**MATERIAL FOR THIS EXERCISE:**
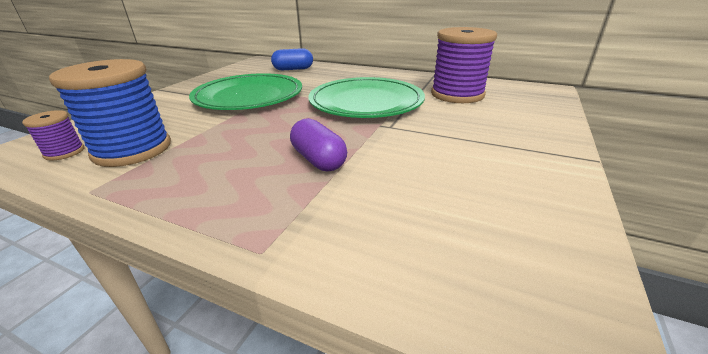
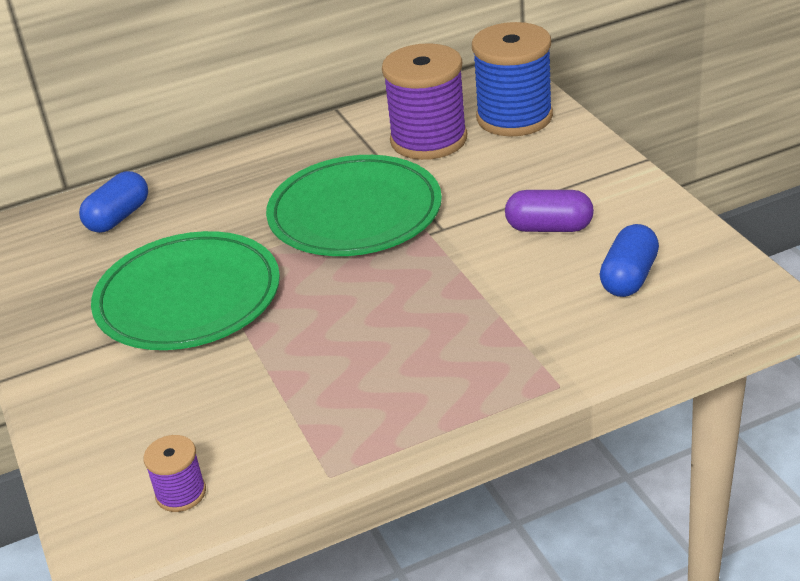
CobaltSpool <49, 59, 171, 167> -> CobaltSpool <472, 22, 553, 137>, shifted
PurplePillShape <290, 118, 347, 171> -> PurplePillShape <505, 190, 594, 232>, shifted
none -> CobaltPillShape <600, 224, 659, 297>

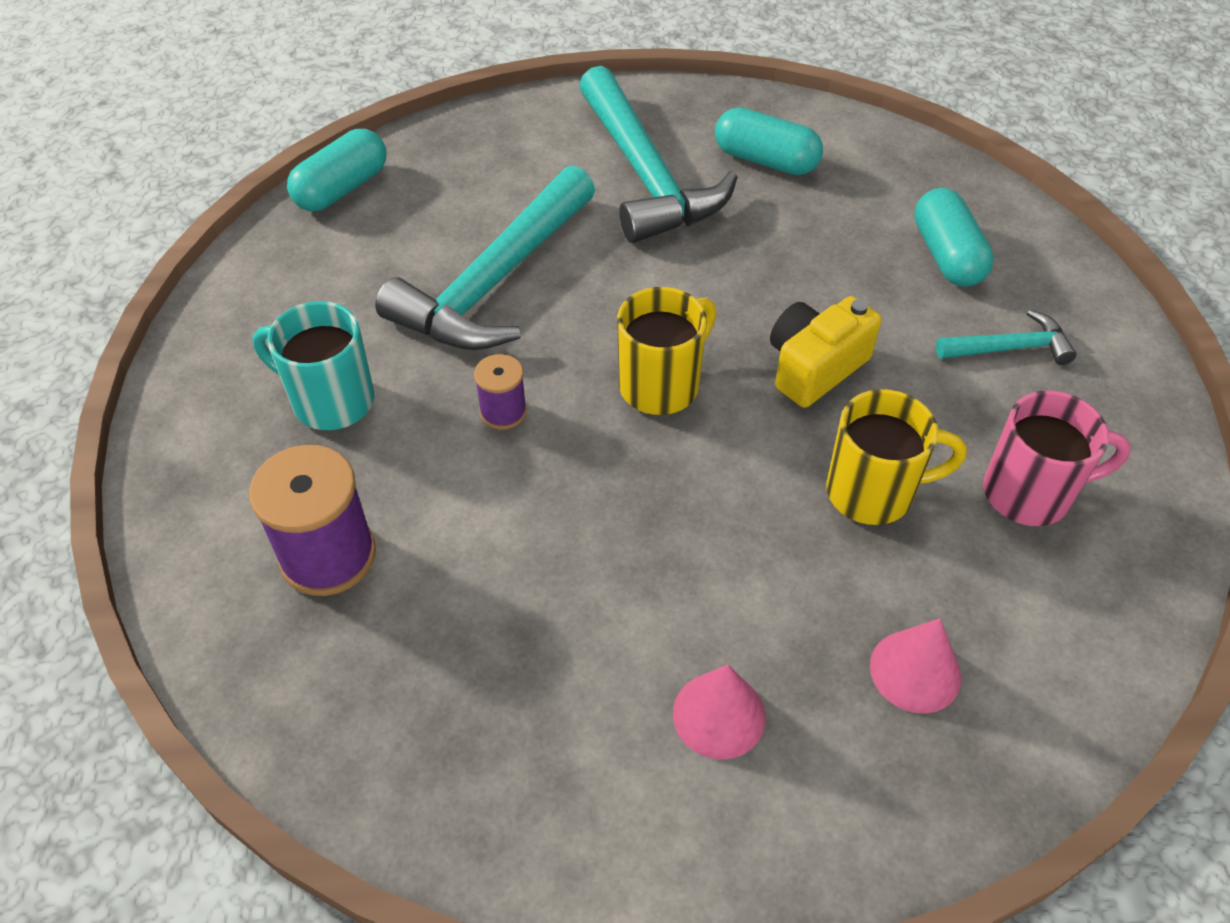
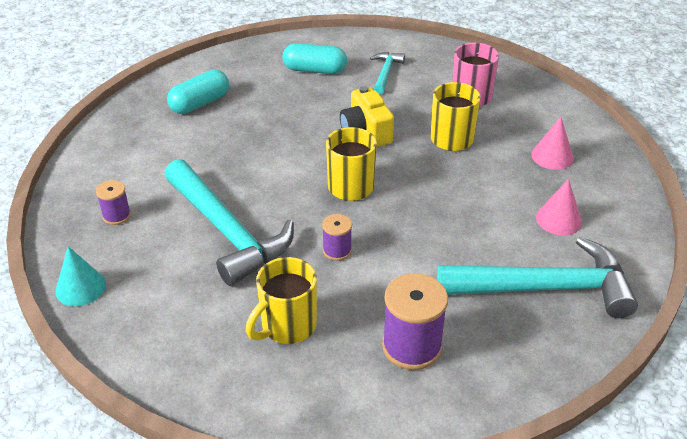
AquaCoffeeMug <253, 301, 374, 430> -> YellowCoffeeMug <246, 257, 317, 344>
AquaPillShape <287, 129, 386, 211> -> AquaCone <55, 246, 106, 306>
AquaClawHammer <579, 66, 738, 243> -> AquaClawHammer <437, 237, 638, 318>, shifted
none -> PurpleSpool <96, 180, 131, 225>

**TRY IT:** Everything from the line containing "PurplePillShape <290, 118, 347, 171>" to the final line of the listing above, both ends included, should be transcribed word for word, except for the pictures.

**EXERCISE RESPONSE:**
PurplePillShape <290, 118, 347, 171> -> PurplePillShape <505, 190, 594, 232>, shifted
none -> CobaltPillShape <600, 224, 659, 297>

AquaCoffeeMug <253, 301, 374, 430> -> YellowCoffeeMug <246, 257, 317, 344>
AquaPillShape <287, 129, 386, 211> -> AquaCone <55, 246, 106, 306>
AquaClawHammer <579, 66, 738, 243> -> AquaClawHammer <437, 237, 638, 318>, shifted
none -> PurpleSpool <96, 180, 131, 225>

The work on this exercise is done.